- Required work
Beginning with the line that holds "ampoule [orange] [410, 222, 503, 288]", copy each line to the end of the records exactly, except the pictures.

- Object correspondence data
┄┄┄┄┄┄

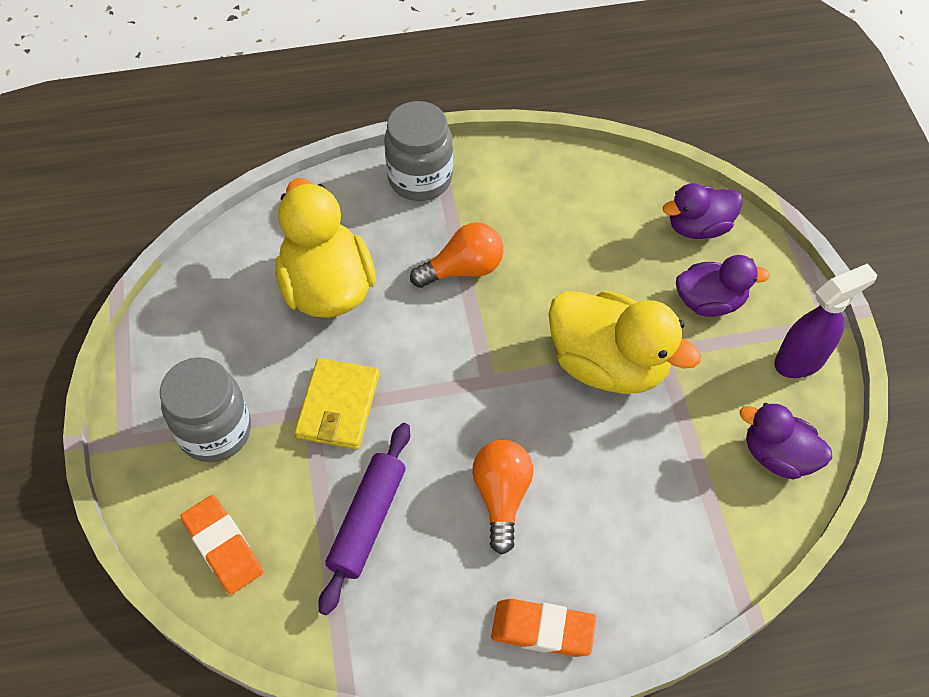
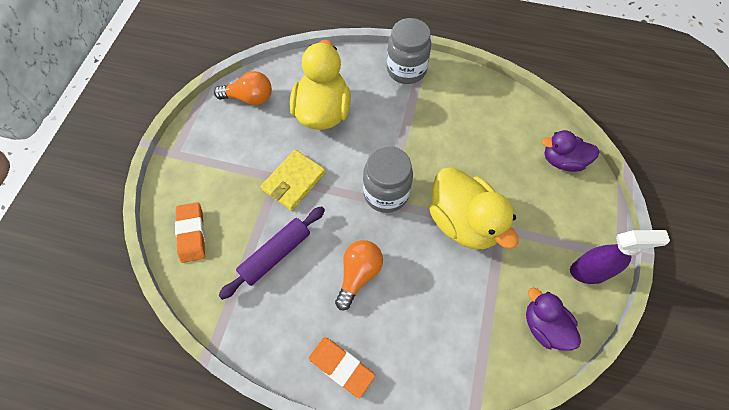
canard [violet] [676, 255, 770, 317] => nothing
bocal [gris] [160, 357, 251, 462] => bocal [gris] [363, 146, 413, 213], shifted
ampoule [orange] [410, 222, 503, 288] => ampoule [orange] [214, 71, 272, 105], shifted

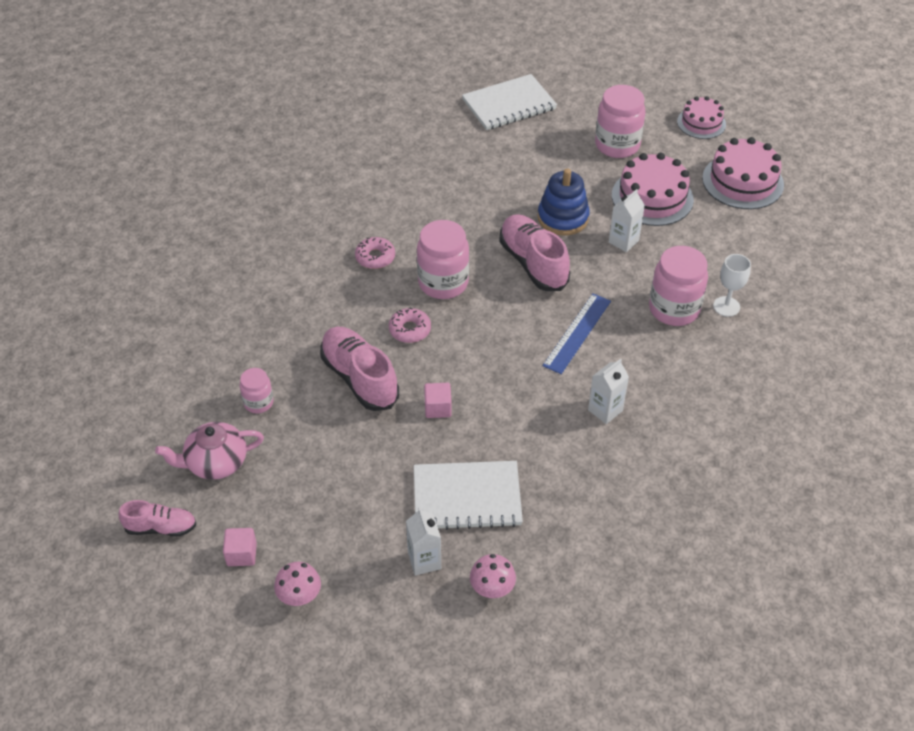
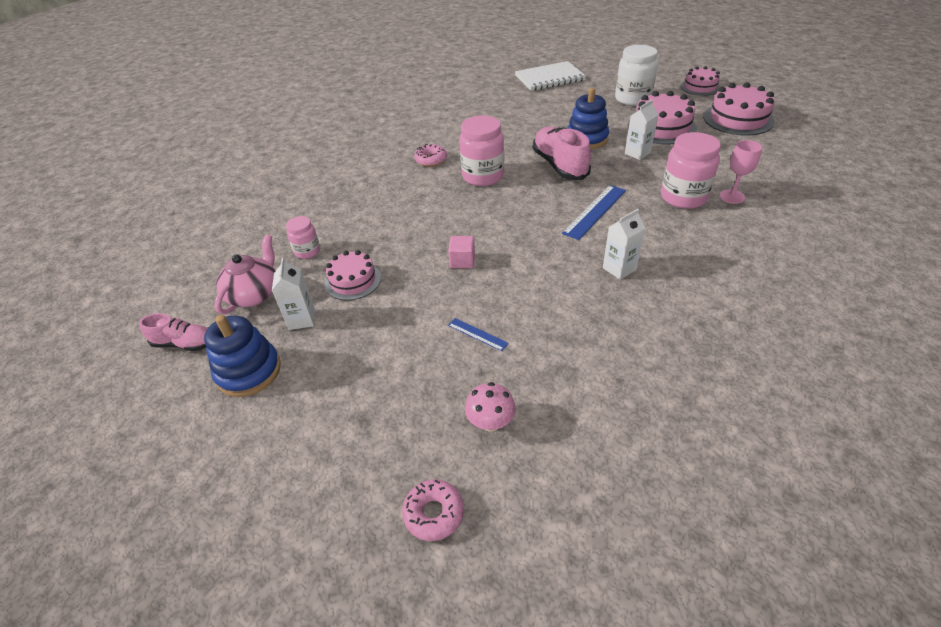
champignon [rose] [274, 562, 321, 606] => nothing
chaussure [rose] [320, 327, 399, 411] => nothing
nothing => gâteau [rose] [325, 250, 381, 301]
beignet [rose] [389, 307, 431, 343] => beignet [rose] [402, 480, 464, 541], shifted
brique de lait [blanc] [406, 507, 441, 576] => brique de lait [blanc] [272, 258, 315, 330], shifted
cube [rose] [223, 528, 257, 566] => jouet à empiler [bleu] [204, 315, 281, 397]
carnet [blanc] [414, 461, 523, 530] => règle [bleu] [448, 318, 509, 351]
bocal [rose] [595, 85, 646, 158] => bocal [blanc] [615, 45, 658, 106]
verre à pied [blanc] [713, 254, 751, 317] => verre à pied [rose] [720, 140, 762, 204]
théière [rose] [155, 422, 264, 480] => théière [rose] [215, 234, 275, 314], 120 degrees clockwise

┄┄┄┄┄┄

- Output of the task
ampoule [orange] [410, 222, 503, 288] => ampoule [orange] [214, 71, 272, 105], shifted

champignon [rose] [274, 562, 321, 606] => nothing
chaussure [rose] [320, 327, 399, 411] => nothing
nothing => gâteau [rose] [325, 250, 381, 301]
beignet [rose] [389, 307, 431, 343] => beignet [rose] [402, 480, 464, 541], shifted
brique de lait [blanc] [406, 507, 441, 576] => brique de lait [blanc] [272, 258, 315, 330], shifted
cube [rose] [223, 528, 257, 566] => jouet à empiler [bleu] [204, 315, 281, 397]
carnet [blanc] [414, 461, 523, 530] => règle [bleu] [448, 318, 509, 351]
bocal [rose] [595, 85, 646, 158] => bocal [blanc] [615, 45, 658, 106]
verre à pied [blanc] [713, 254, 751, 317] => verre à pied [rose] [720, 140, 762, 204]
théière [rose] [155, 422, 264, 480] => théière [rose] [215, 234, 275, 314], 120 degrees clockwise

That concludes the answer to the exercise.